### ASSIGNMENT
Only those lines in the data below from the line containing "JP101 pin 1: N15 -> N10" through the line containing "C10: none -> 1nF (GND, VA)", both included, should be restated word for word.

[Change detection data]
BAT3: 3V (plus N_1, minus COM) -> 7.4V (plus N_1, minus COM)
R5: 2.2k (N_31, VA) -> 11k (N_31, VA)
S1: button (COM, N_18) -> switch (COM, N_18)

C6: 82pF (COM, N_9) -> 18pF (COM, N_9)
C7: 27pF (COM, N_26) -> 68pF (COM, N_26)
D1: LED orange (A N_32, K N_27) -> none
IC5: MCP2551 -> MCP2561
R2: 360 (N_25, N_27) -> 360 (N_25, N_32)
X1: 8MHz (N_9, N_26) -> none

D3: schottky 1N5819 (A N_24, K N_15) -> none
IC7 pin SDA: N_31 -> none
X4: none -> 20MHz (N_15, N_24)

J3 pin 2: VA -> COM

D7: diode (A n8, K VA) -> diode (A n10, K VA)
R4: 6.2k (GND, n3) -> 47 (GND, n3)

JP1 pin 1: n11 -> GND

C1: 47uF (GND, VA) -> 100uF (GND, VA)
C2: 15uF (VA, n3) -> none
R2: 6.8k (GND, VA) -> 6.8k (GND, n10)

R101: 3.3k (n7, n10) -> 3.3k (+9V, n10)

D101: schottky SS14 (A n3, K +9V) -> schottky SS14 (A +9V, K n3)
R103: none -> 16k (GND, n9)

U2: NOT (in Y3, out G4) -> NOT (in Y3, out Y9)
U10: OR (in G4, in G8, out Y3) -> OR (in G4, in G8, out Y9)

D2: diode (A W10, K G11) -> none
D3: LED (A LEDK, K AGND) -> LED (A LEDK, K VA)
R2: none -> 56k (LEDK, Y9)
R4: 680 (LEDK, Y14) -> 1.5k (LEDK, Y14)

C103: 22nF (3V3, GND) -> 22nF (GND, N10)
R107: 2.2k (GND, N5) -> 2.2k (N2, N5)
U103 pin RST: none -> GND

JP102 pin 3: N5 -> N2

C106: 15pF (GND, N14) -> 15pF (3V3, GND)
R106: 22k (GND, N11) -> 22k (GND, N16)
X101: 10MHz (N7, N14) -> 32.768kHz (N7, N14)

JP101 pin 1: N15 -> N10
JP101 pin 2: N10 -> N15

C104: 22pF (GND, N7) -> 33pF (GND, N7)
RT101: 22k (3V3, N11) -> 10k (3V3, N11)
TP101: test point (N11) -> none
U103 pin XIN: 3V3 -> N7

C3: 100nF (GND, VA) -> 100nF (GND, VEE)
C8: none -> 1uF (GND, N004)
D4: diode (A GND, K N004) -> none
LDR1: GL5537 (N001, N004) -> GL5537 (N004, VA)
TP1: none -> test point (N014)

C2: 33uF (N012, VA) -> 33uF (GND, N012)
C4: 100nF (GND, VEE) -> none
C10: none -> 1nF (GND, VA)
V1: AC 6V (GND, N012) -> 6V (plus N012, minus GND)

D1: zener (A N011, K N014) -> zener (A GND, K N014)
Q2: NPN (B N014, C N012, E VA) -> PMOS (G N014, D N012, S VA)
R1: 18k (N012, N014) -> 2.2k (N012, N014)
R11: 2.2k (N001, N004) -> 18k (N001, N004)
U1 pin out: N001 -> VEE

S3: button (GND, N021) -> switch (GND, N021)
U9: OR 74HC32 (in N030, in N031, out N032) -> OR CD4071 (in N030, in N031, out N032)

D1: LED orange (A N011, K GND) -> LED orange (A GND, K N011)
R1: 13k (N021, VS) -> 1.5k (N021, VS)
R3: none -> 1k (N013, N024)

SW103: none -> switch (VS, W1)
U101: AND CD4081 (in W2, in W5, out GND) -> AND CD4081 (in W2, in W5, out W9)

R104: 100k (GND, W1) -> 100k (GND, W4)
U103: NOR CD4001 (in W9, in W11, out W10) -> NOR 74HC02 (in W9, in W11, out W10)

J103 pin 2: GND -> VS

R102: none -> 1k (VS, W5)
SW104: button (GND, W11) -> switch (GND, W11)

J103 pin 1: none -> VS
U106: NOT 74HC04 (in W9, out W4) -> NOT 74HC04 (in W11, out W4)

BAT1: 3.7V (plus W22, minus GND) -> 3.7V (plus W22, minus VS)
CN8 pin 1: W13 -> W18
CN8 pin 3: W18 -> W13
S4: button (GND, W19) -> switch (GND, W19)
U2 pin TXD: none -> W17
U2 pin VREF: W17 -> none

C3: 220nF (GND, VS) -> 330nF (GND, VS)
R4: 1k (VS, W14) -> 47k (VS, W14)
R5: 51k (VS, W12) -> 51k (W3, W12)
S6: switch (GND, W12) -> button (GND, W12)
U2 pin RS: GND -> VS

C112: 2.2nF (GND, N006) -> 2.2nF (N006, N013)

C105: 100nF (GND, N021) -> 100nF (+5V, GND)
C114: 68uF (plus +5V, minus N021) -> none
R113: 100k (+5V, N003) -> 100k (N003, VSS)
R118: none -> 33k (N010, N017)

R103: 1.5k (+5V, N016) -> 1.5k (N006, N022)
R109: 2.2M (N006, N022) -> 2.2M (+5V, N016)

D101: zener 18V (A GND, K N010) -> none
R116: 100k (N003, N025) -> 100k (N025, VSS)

### RESPONSE BELOW
JP101 pin 1: N15 -> N10
JP101 pin 2: N10 -> N15

C104: 22pF (GND, N7) -> 33pF (GND, N7)
RT101: 22k (3V3, N11) -> 10k (3V3, N11)
TP101: test point (N11) -> none
U103 pin XIN: 3V3 -> N7

C3: 100nF (GND, VA) -> 100nF (GND, VEE)
C8: none -> 1uF (GND, N004)
D4: diode (A GND, K N004) -> none
LDR1: GL5537 (N001, N004) -> GL5537 (N004, VA)
TP1: none -> test point (N014)

C2: 33uF (N012, VA) -> 33uF (GND, N012)
C4: 100nF (GND, VEE) -> none
C10: none -> 1nF (GND, VA)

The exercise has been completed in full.